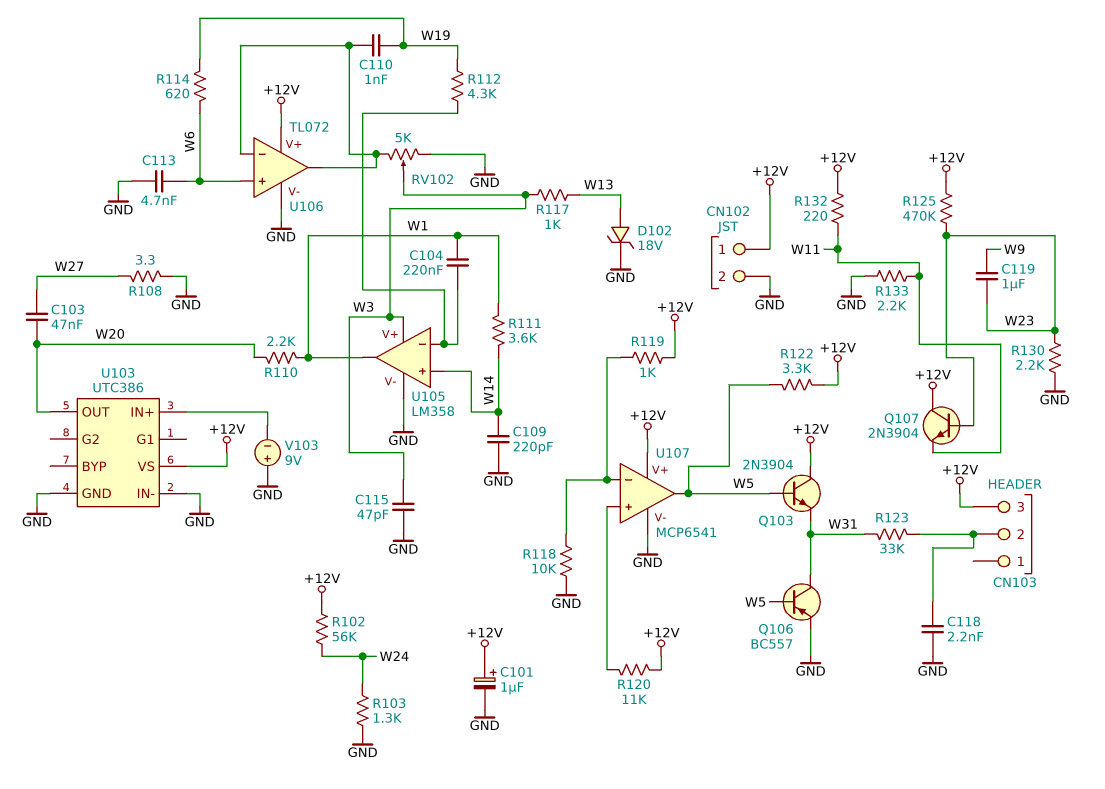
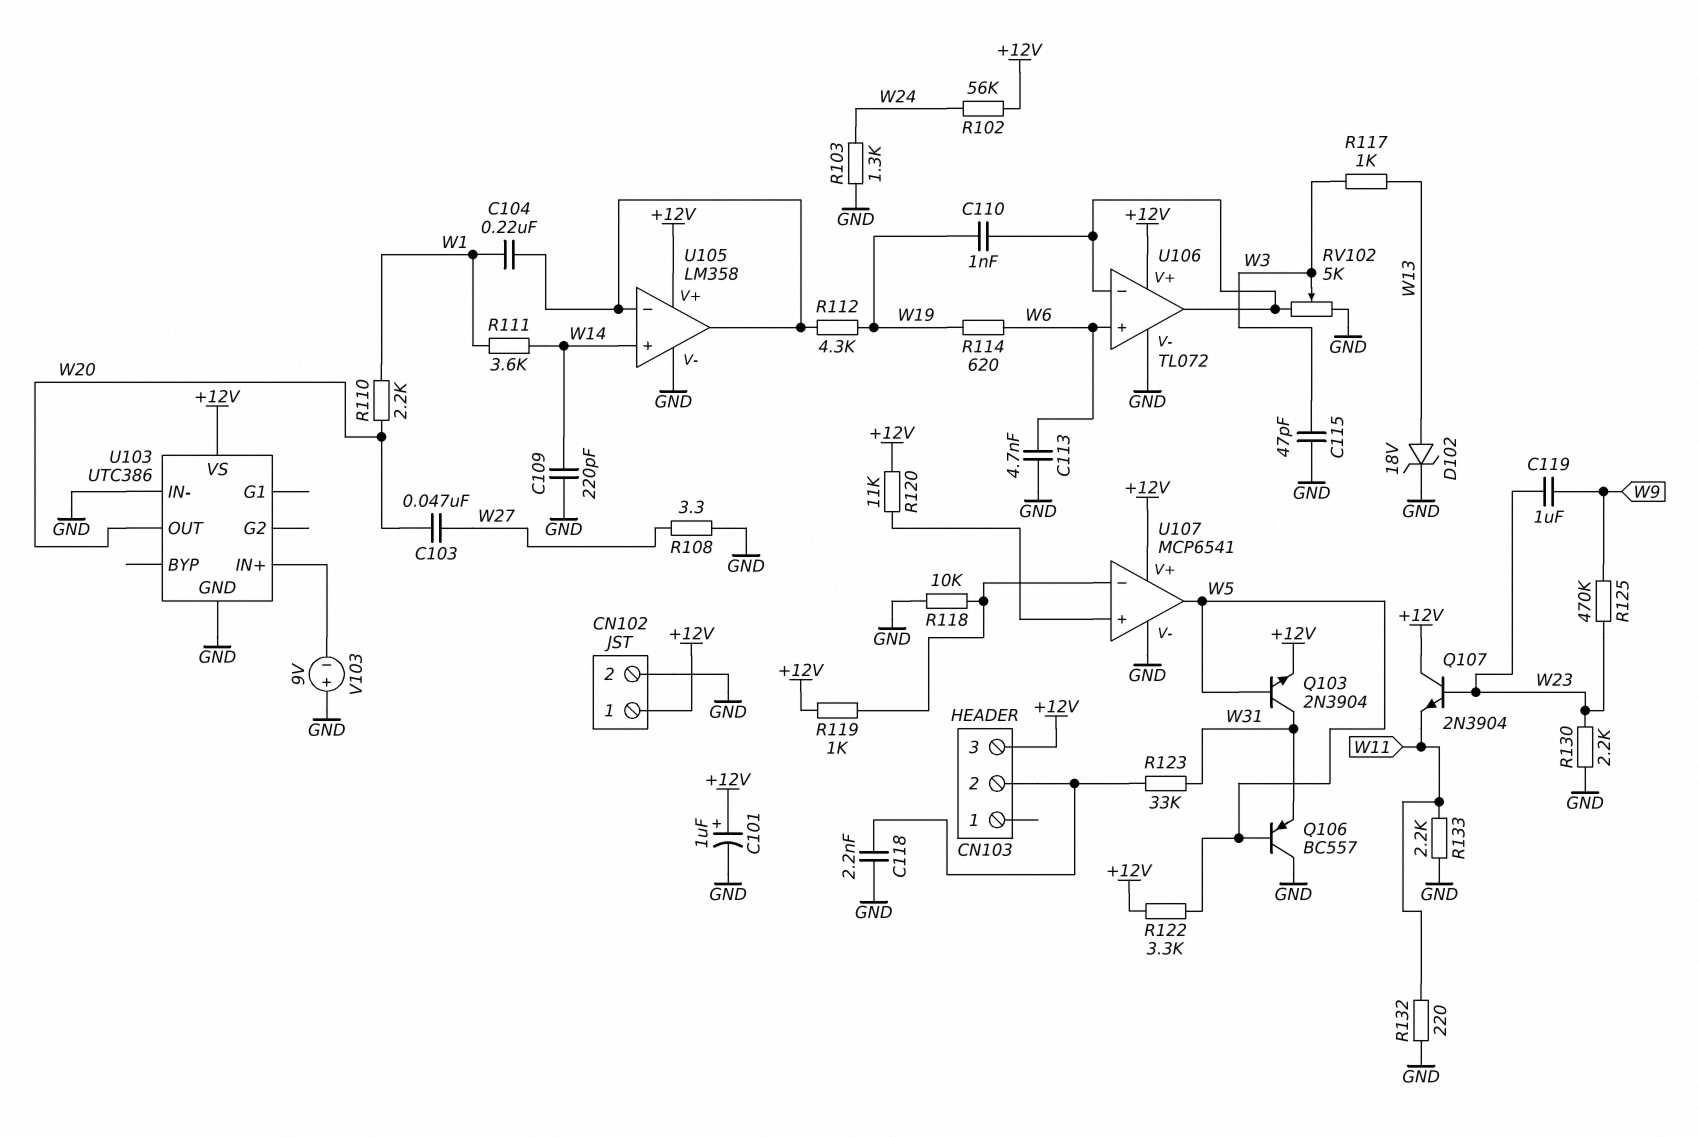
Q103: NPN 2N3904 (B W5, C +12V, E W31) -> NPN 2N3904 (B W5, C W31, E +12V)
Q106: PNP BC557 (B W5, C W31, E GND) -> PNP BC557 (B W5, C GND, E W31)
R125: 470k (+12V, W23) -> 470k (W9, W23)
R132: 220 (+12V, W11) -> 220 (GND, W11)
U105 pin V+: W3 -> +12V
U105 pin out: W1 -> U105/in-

· · · · · · ·

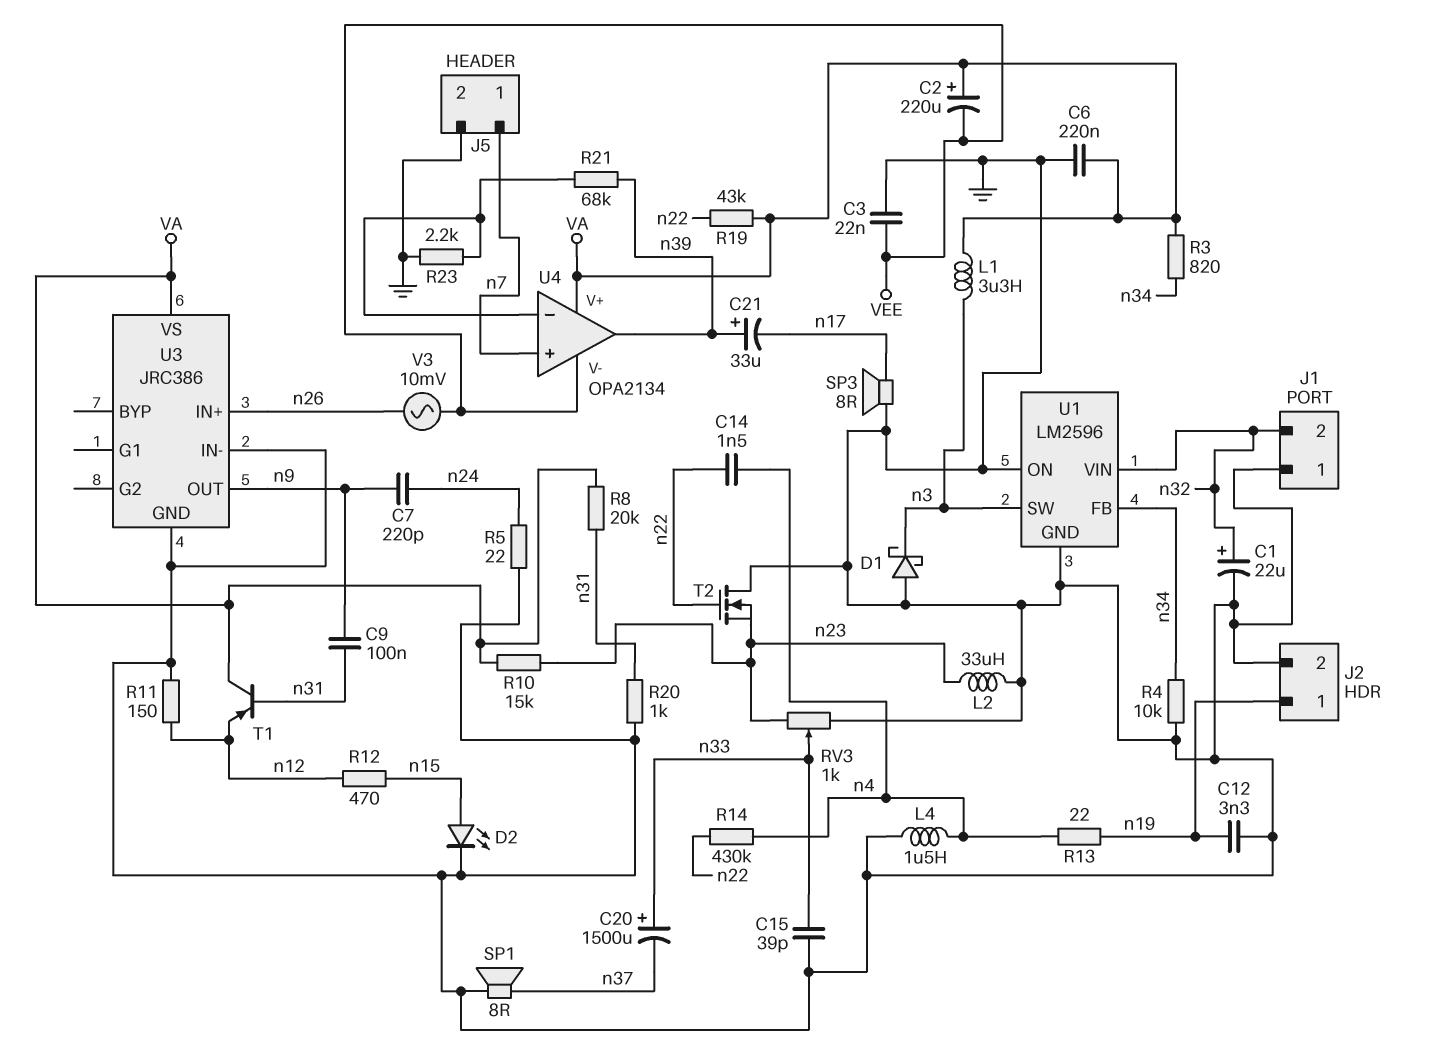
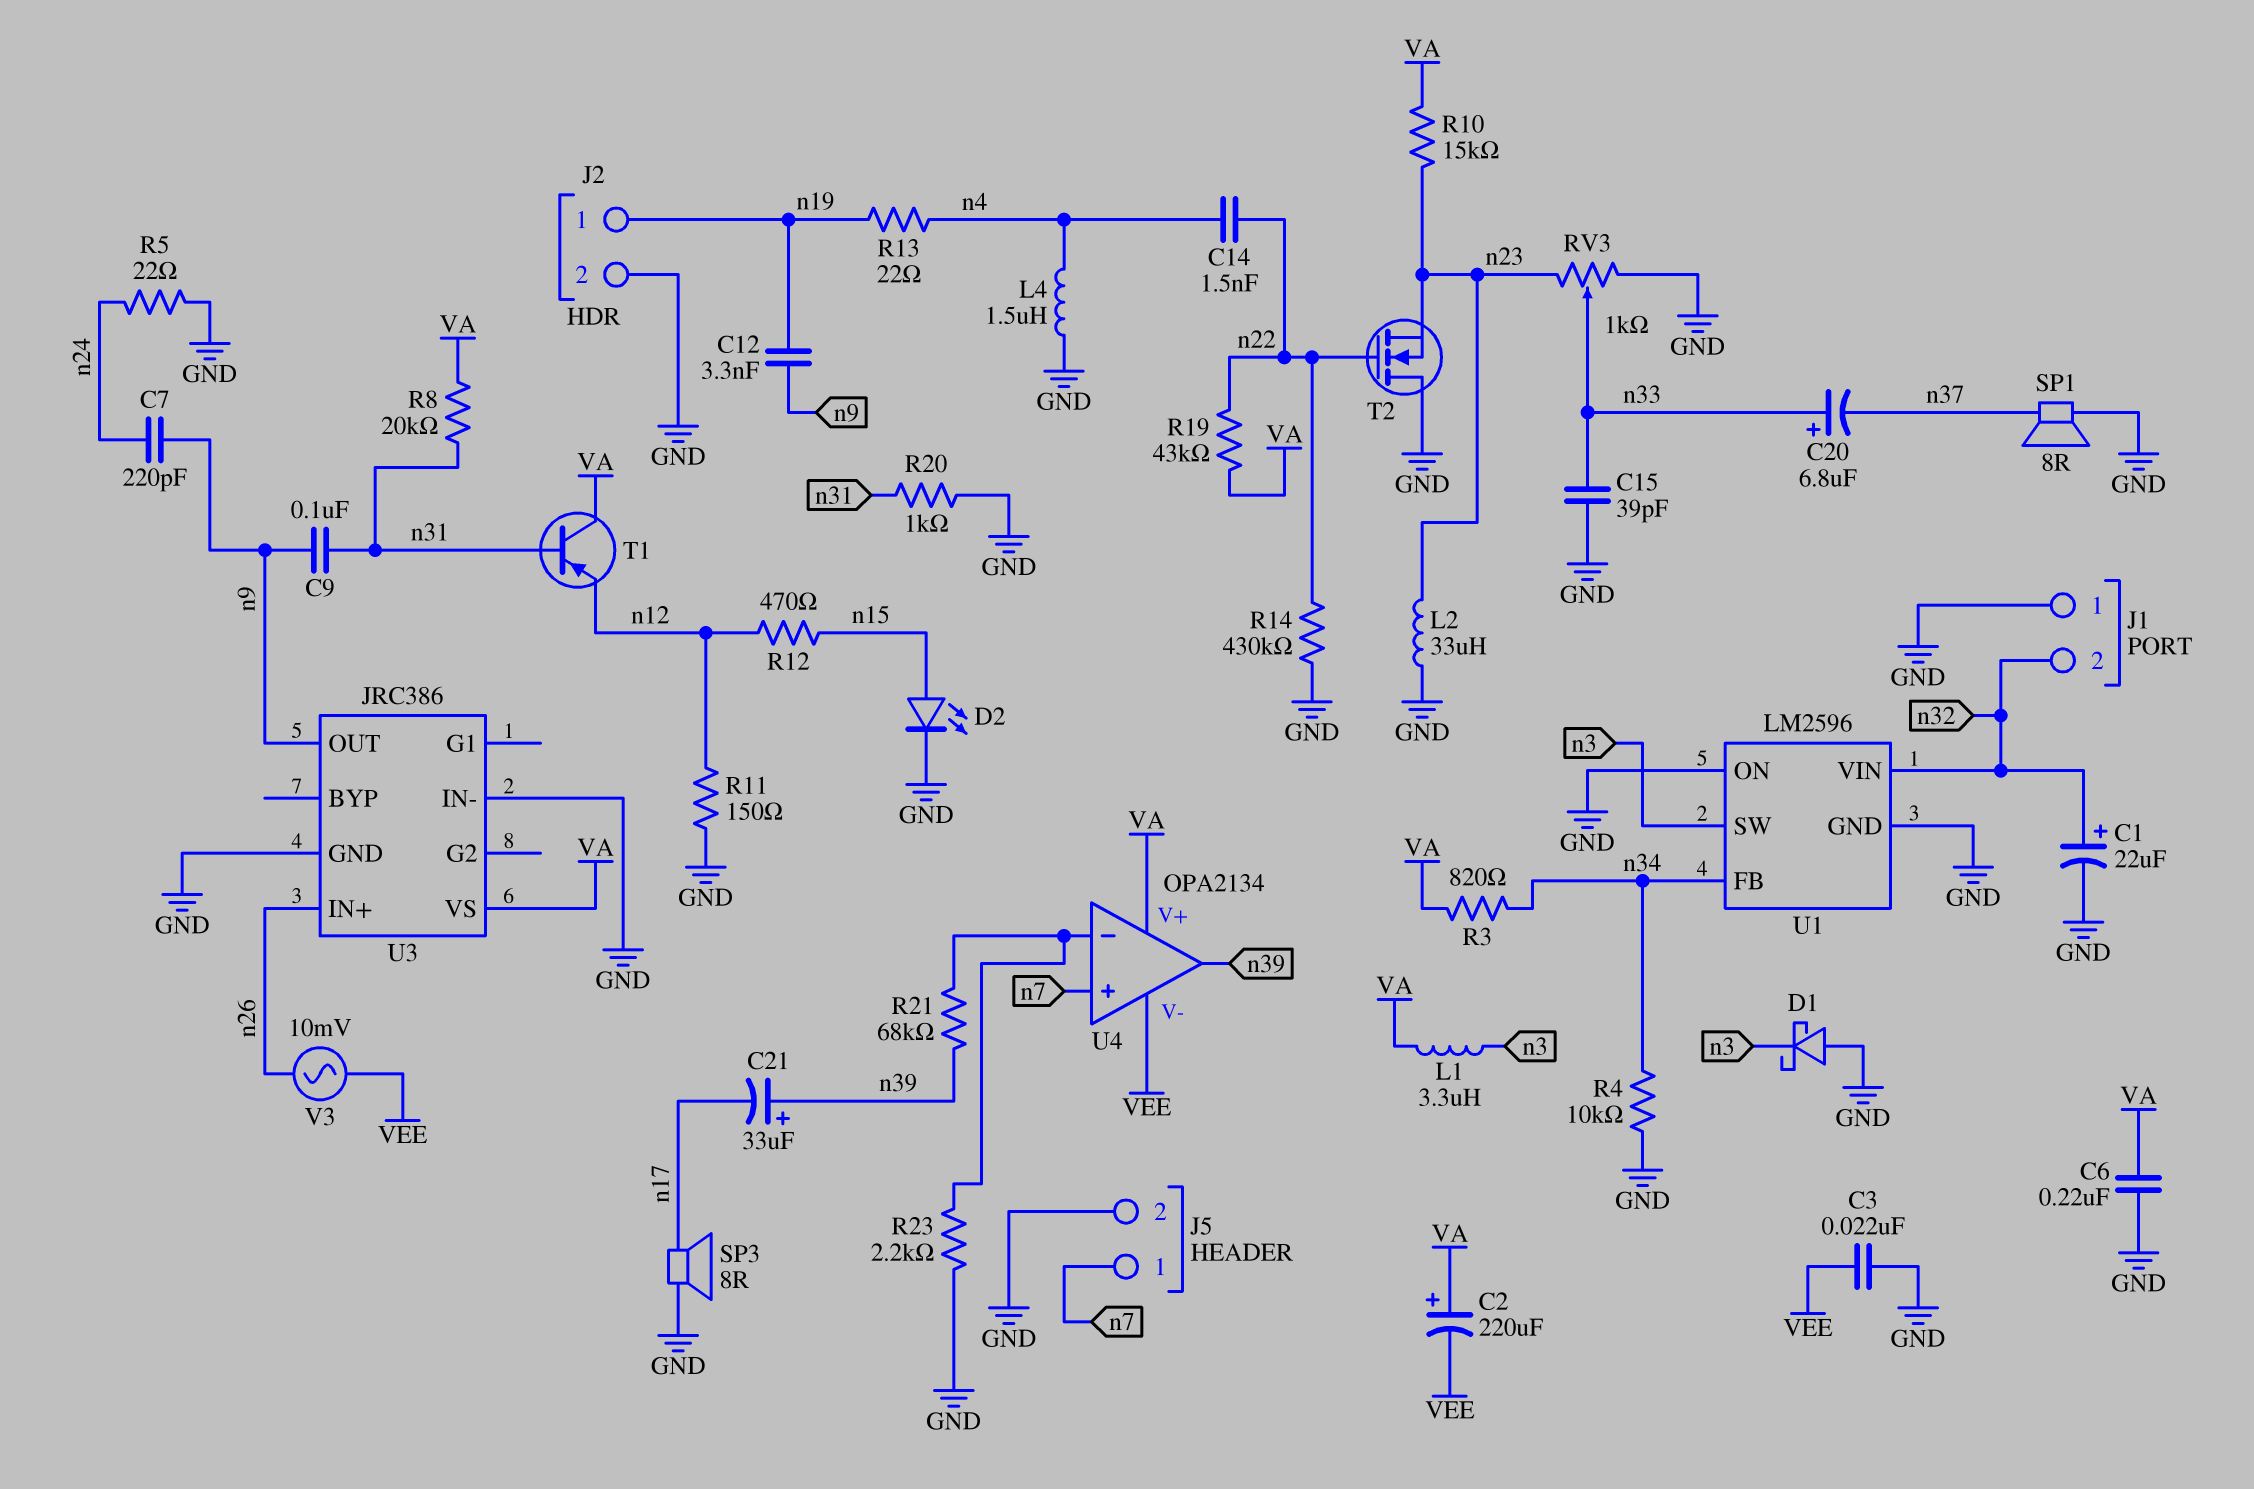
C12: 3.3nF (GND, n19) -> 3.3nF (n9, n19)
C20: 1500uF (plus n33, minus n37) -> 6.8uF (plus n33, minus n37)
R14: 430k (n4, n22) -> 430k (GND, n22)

· · · · · · ·

**EXERCISE REQUIREMENTS:**
Set down, exactly as they stand above, the lines starting with the line with "Q103: NPN 2N3904" and going on through the line with "U105 pin out: W1", and no others.

**EXERCISE OUTPUT:**
Q103: NPN 2N3904 (B W5, C +12V, E W31) -> NPN 2N3904 (B W5, C W31, E +12V)
Q106: PNP BC557 (B W5, C W31, E GND) -> PNP BC557 (B W5, C GND, E W31)
R125: 470k (+12V, W23) -> 470k (W9, W23)
R132: 220 (+12V, W11) -> 220 (GND, W11)
U105 pin V+: W3 -> +12V
U105 pin out: W1 -> U105/in-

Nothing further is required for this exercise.